_WORK INSTRUCTION_:
Stop at the line containing "blue semicircle: (73, 54)": repeat exactly every line of the entries below from the first up to it, plus that line, with pictures omitted.

── EXTRACTED RECORDS

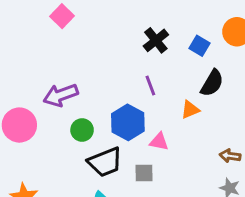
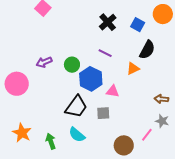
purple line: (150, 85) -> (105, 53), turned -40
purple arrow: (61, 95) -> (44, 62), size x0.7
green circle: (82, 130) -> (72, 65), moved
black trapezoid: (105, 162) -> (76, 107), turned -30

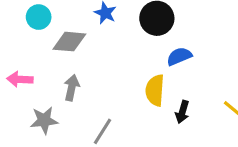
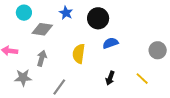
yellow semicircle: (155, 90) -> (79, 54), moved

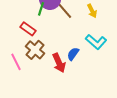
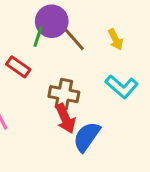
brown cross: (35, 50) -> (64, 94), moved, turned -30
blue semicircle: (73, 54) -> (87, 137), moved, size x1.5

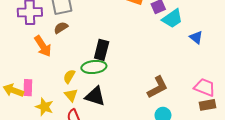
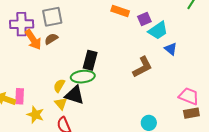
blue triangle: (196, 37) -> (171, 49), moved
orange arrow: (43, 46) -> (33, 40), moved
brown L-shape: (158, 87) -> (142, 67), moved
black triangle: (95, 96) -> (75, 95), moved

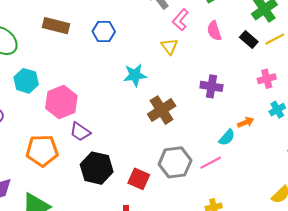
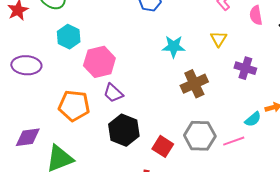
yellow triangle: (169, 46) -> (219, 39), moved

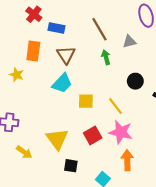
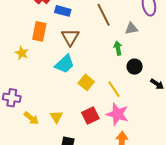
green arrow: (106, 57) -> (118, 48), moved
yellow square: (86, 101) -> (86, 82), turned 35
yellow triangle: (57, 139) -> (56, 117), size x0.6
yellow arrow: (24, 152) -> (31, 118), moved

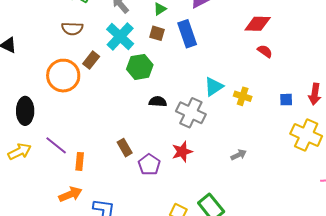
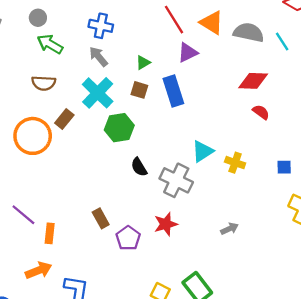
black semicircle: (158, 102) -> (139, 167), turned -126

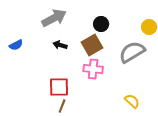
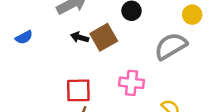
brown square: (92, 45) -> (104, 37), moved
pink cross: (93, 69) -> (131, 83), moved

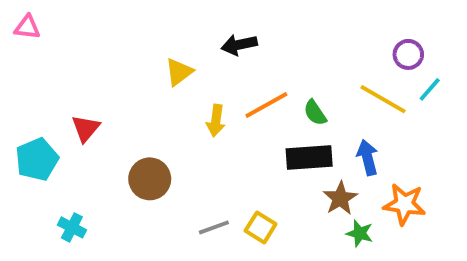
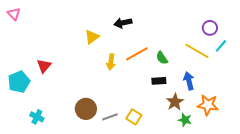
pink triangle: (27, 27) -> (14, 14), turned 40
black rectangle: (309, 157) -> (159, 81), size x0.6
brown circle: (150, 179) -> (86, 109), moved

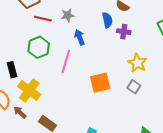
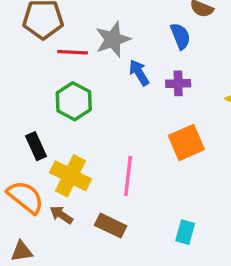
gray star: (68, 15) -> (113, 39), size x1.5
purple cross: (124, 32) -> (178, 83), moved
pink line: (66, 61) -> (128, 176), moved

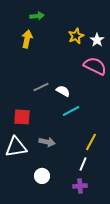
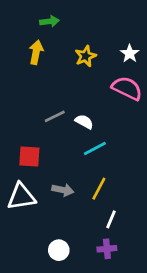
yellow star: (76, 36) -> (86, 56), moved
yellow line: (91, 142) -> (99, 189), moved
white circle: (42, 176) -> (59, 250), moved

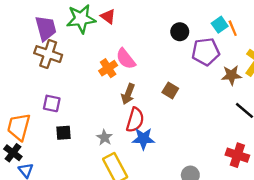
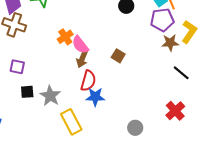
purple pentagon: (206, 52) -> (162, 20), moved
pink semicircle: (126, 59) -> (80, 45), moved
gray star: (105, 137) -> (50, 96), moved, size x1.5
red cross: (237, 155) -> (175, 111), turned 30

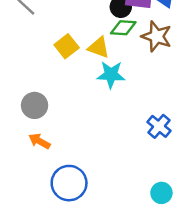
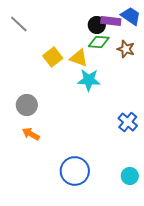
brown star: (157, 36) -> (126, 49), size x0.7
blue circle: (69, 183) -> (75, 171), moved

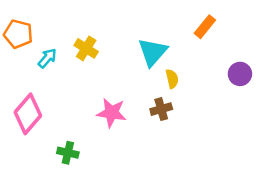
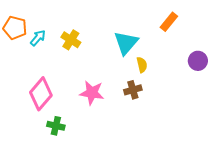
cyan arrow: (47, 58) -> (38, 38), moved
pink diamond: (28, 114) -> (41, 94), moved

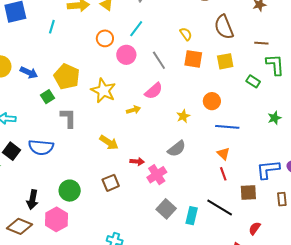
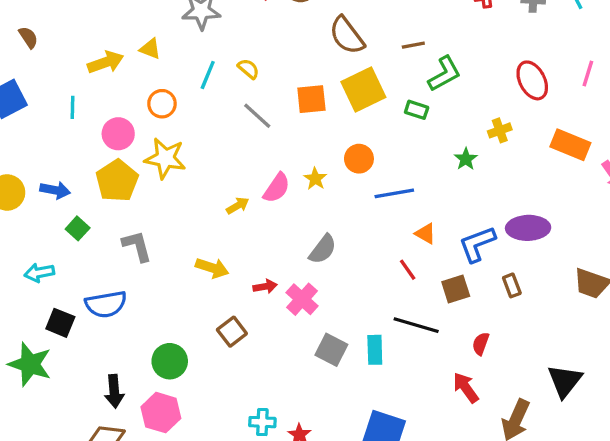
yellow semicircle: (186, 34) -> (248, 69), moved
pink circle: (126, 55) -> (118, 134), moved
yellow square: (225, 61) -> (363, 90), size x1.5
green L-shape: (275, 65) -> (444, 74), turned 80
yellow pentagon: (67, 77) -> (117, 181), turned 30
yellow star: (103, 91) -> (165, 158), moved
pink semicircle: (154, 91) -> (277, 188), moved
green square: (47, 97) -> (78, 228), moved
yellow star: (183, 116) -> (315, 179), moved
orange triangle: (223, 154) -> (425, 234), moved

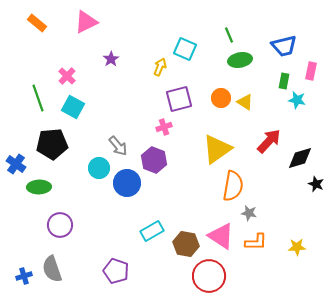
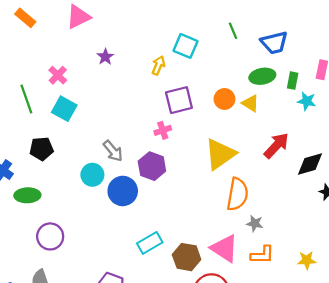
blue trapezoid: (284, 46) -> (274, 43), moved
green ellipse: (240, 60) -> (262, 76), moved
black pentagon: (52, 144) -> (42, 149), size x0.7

────

_RESULT OF THE TASK_:
purple line: (150, 85) -> (105, 53), turned -40
purple arrow: (61, 95) -> (44, 62), size x0.7
green circle: (82, 130) -> (72, 65), moved
black trapezoid: (105, 162) -> (76, 107), turned -30

yellow semicircle: (155, 90) -> (79, 54), moved

brown cross: (35, 50) -> (64, 94), moved, turned -30
blue semicircle: (73, 54) -> (87, 137), moved, size x1.5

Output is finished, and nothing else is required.